**Input data:**
• • •
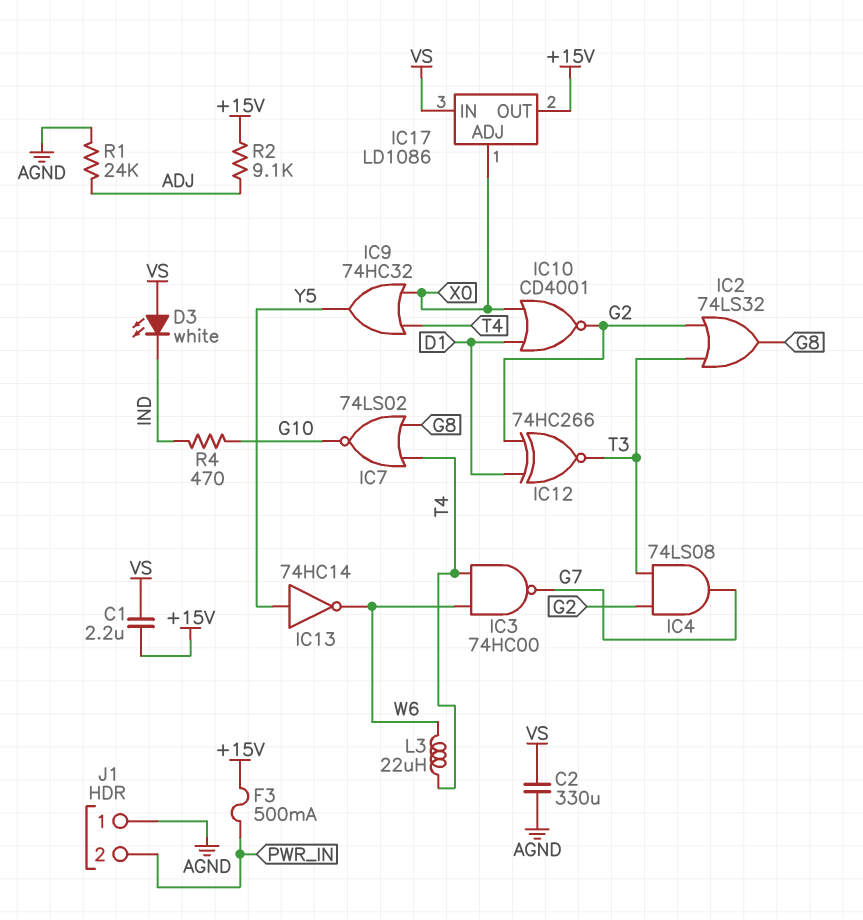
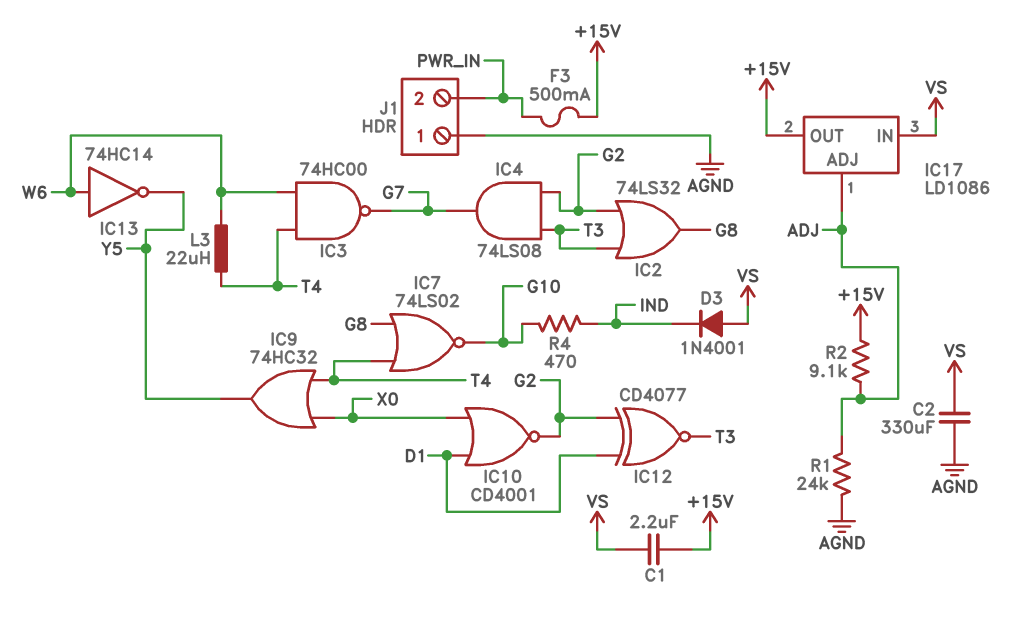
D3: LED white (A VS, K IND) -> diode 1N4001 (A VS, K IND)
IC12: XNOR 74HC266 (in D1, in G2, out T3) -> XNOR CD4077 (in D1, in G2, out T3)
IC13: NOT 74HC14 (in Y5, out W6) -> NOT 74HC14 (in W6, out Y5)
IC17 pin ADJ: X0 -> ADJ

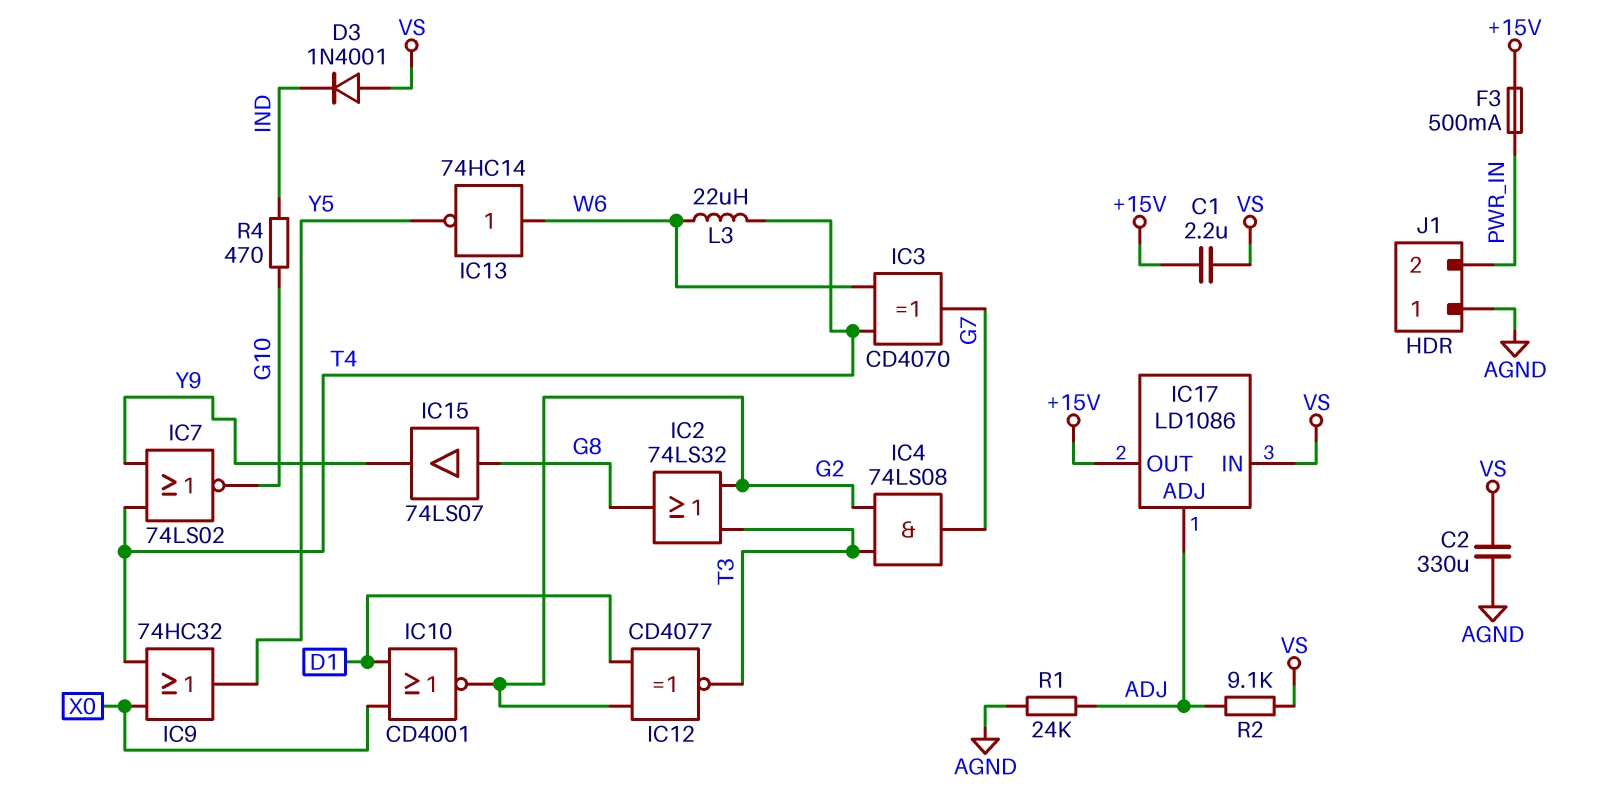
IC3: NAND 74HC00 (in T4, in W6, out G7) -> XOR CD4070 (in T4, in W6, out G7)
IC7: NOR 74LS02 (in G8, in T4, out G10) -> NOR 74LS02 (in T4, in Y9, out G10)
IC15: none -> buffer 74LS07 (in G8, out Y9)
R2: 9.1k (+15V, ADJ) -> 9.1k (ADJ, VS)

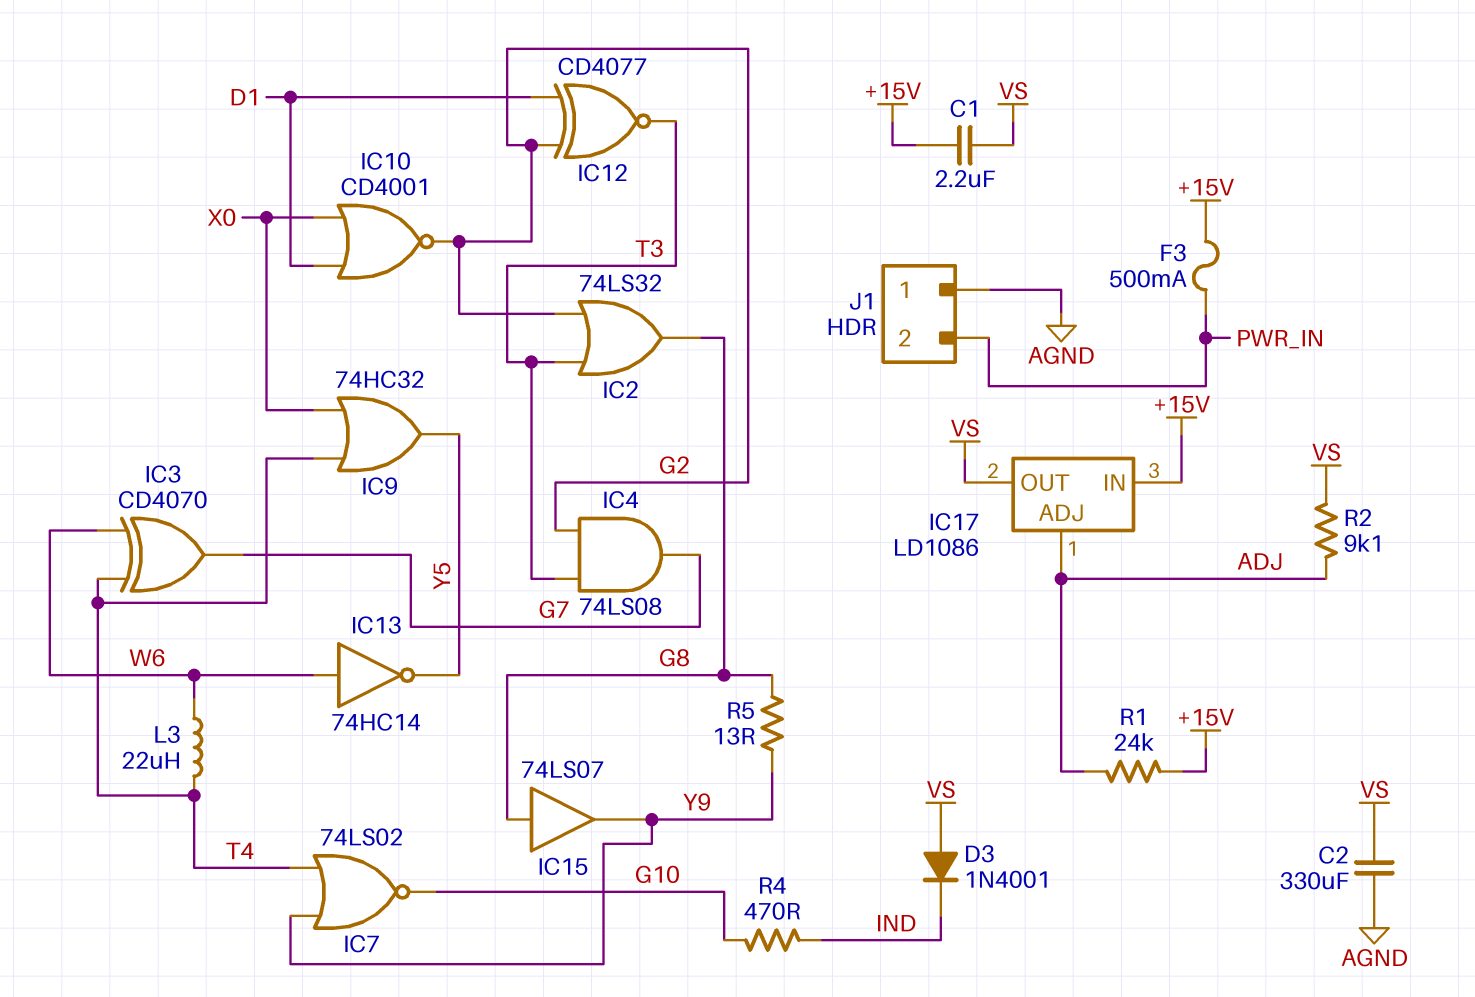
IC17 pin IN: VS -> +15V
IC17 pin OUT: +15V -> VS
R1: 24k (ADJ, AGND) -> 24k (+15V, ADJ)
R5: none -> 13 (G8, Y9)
• • •
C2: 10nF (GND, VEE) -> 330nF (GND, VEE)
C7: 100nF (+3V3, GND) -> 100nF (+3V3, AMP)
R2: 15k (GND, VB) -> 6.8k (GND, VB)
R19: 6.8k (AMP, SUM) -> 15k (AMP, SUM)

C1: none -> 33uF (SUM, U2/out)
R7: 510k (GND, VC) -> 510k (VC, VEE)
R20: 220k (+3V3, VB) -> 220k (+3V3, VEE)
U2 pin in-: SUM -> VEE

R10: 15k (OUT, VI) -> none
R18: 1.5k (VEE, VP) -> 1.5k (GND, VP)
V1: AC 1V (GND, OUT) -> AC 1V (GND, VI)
• • •
**Task directions:** Out of the records above, set down only the lines from the one that contains "D3: LED white" through the one that contains "R5: none -> 13 (G8, Y9)", unchanged and without the pictures.

**Completed task:**
D3: LED white (A VS, K IND) -> diode 1N4001 (A VS, K IND)
IC12: XNOR 74HC266 (in D1, in G2, out T3) -> XNOR CD4077 (in D1, in G2, out T3)
IC13: NOT 74HC14 (in Y5, out W6) -> NOT 74HC14 (in W6, out Y5)
IC17 pin ADJ: X0 -> ADJ

IC3: NAND 74HC00 (in T4, in W6, out G7) -> XOR CD4070 (in T4, in W6, out G7)
IC7: NOR 74LS02 (in G8, in T4, out G10) -> NOR 74LS02 (in T4, in Y9, out G10)
IC15: none -> buffer 74LS07 (in G8, out Y9)
R2: 9.1k (+15V, ADJ) -> 9.1k (ADJ, VS)

IC17 pin IN: VS -> +15V
IC17 pin OUT: +15V -> VS
R1: 24k (ADJ, AGND) -> 24k (+15V, ADJ)
R5: none -> 13 (G8, Y9)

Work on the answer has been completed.